Records from a collection
======

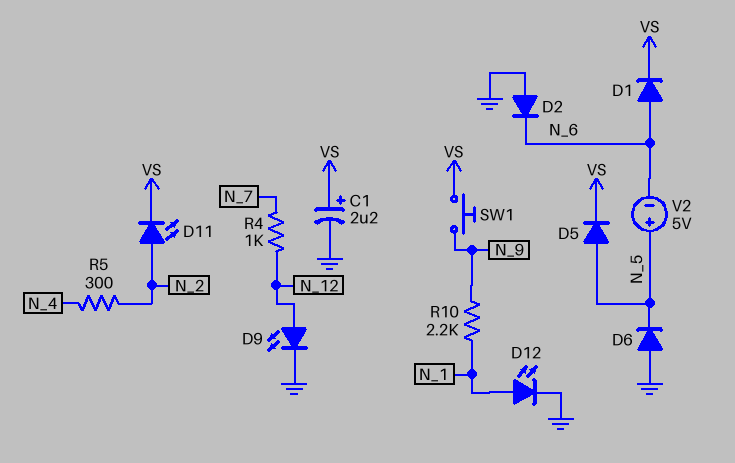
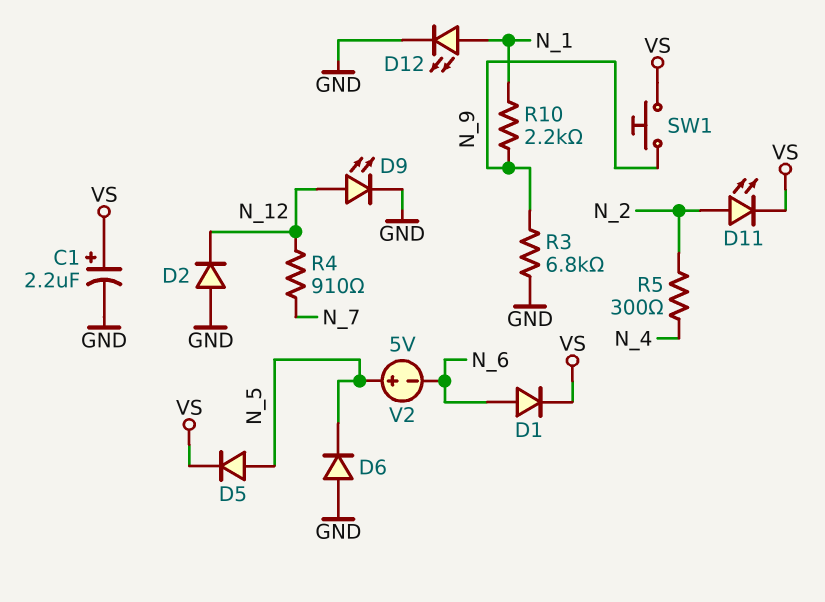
D2: diode (A GND, K N_6) -> diode (A GND, K N_12)
R3: none -> 6.8k (GND, N_9)
R4: 1k (N_7, N_12) -> 910 (N_7, N_12)

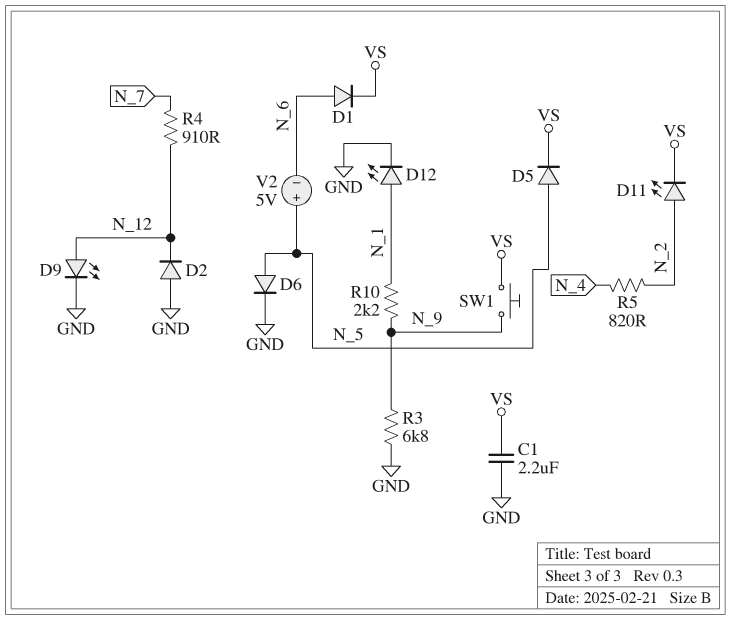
C1: 2.2uF (plus VS, minus GND) -> 2.2uF (GND, VS)
D6: diode (A GND, K N_5) -> diode (A N_5, K GND)
R5: 300 (N_2, N_4) -> 820 (N_2, N_4)

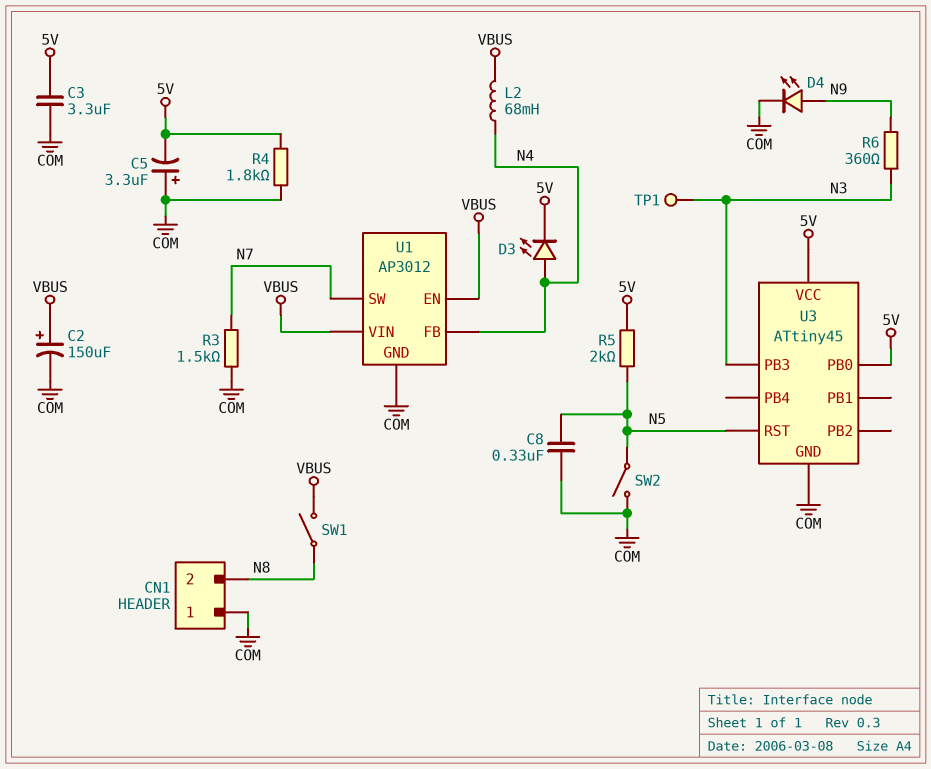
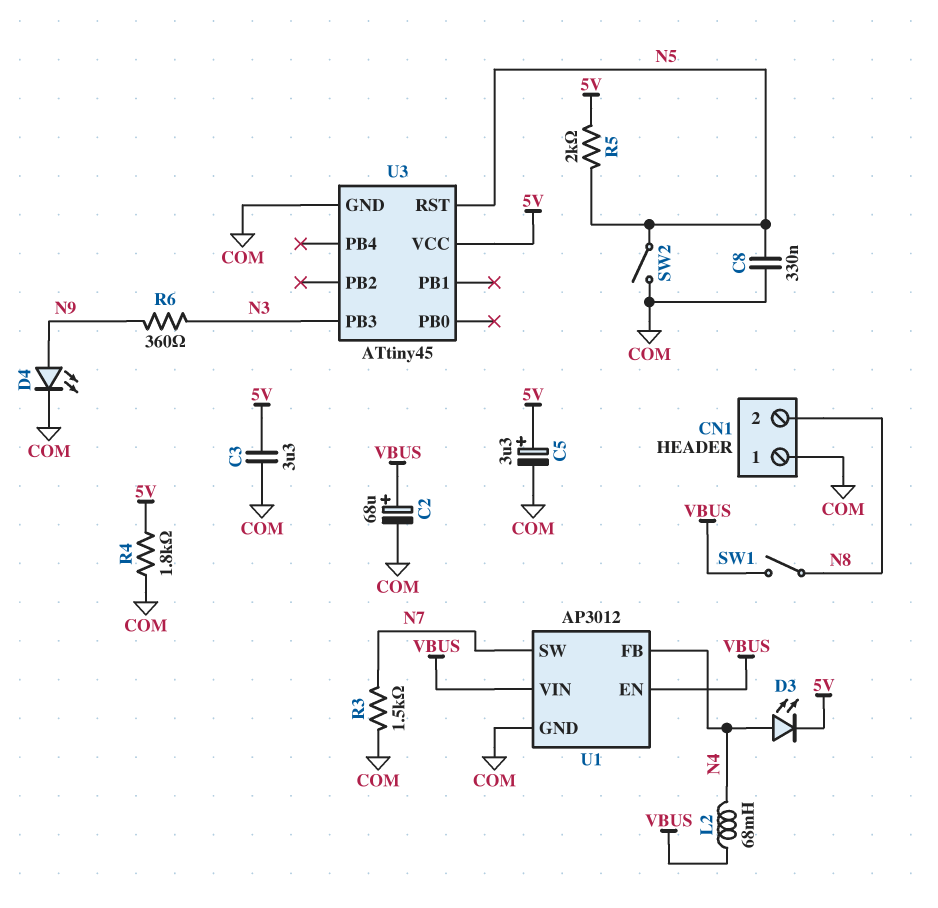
C2: 150uF (plus VBUS, minus COM) -> 68uF (plus VBUS, minus COM)
C5: 3.3uF (plus COM, minus 5V) -> 3.3uF (plus 5V, minus COM)
TP1: test point (N3) -> none
U3 pin PB0: 5V -> none

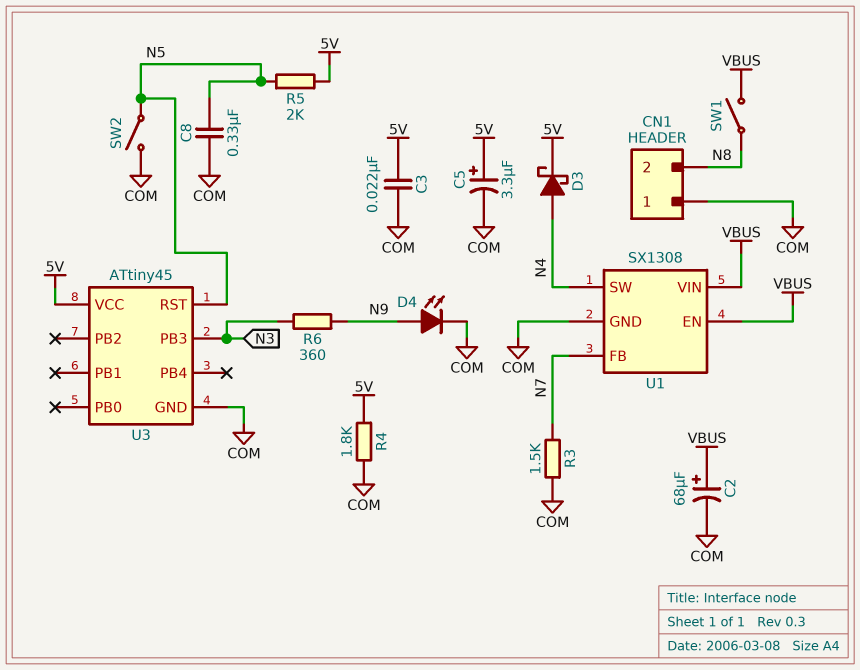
C3: 3.3uF (5V, COM) -> 22nF (5V, COM)
D3: LED (A N4, K 5V) -> schottky (A N4, K 5V)
L2: 68mH (N4, VBUS) -> none
U1: AP3012 -> SX1308
U1 pin FB: N4 -> N7
U1 pin SW: N7 -> N4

======

### Required action
Would you please write out the entries in full, exactly as they read, but without pictures?

### Result
D2: diode (A GND, K N_6) -> diode (A GND, K N_12)
R3: none -> 6.8k (GND, N_9)
R4: 1k (N_7, N_12) -> 910 (N_7, N_12)

C1: 2.2uF (plus VS, minus GND) -> 2.2uF (GND, VS)
D6: diode (A GND, K N_5) -> diode (A N_5, K GND)
R5: 300 (N_2, N_4) -> 820 (N_2, N_4)

C2: 150uF (plus VBUS, minus COM) -> 68uF (plus VBUS, minus COM)
C5: 3.3uF (plus COM, minus 5V) -> 3.3uF (plus 5V, minus COM)
TP1: test point (N3) -> none
U3 pin PB0: 5V -> none

C3: 3.3uF (5V, COM) -> 22nF (5V, COM)
D3: LED (A N4, K 5V) -> schottky (A N4, K 5V)
L2: 68mH (N4, VBUS) -> none
U1: AP3012 -> SX1308
U1 pin FB: N4 -> N7
U1 pin SW: N7 -> N4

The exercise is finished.